(TRY IT) Quote the records below in full, exactly as given, with the images taken out.

EXTRACTED INFORMATION Block Start

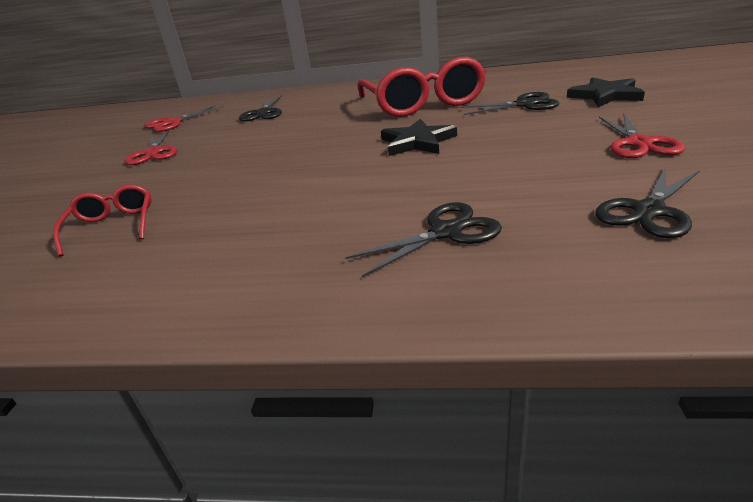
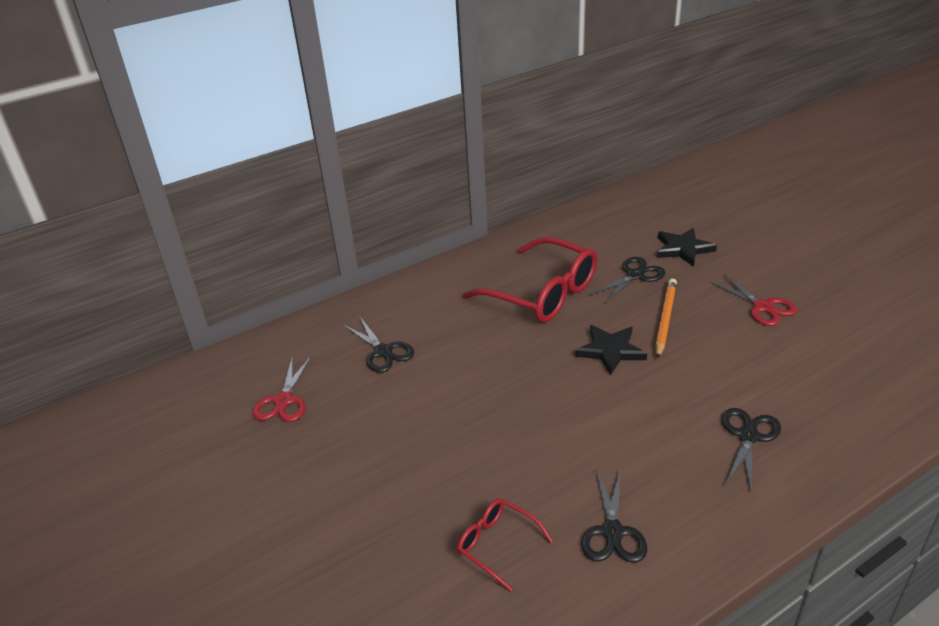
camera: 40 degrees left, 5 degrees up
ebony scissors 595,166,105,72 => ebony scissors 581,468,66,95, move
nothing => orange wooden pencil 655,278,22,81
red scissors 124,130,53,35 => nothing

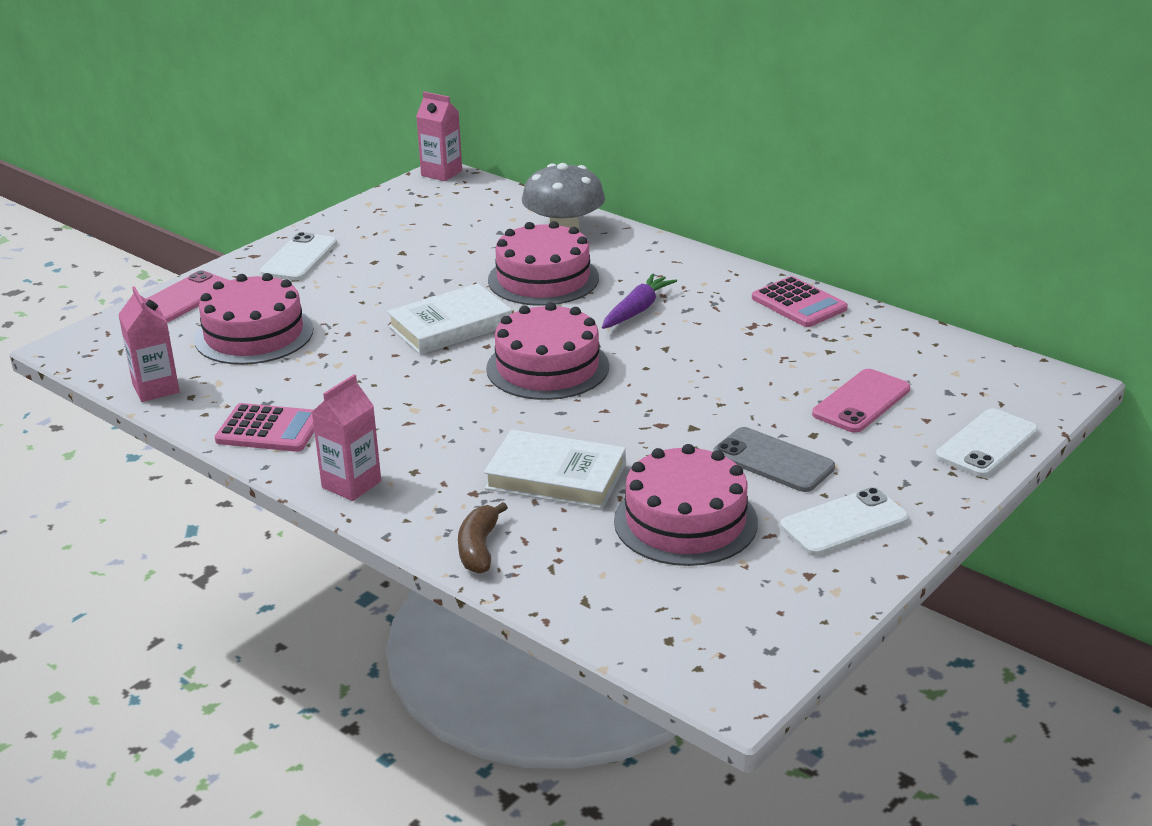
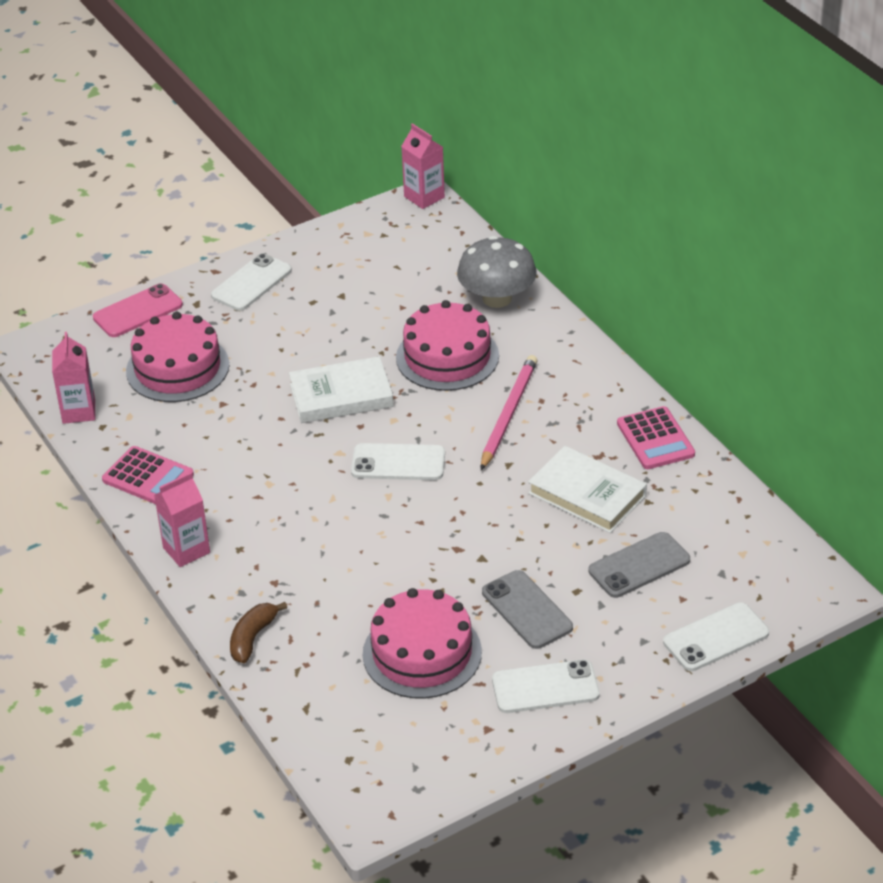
camera: 20 degrees right, 10 degrees up
rose-pink cake 486,302,123,98 => snow-white smartphone 351,443,94,37
purple root vegetable 602,273,75,56 => rose-pink wooden pencil 481,355,57,115
snow-white book 484,429,142,80 => snow-white book 528,446,119,87, move
rose-pink smartphone 812,369,98,63 => gray smartphone 588,532,102,66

EXTRACTED INFORMATION Block End

(RESPONSE TO THIS EXERCISE)
camera: 40 degrees left, 5 degrees up
ebony scissors 595,166,105,72 => ebony scissors 581,468,66,95, move
nothing => orange wooden pencil 655,278,22,81
red scissors 124,130,53,35 => nothing

camera: 20 degrees right, 10 degrees up
rose-pink cake 486,302,123,98 => snow-white smartphone 351,443,94,37
purple root vegetable 602,273,75,56 => rose-pink wooden pencil 481,355,57,115
snow-white book 484,429,142,80 => snow-white book 528,446,119,87, move
rose-pink smartphone 812,369,98,63 => gray smartphone 588,532,102,66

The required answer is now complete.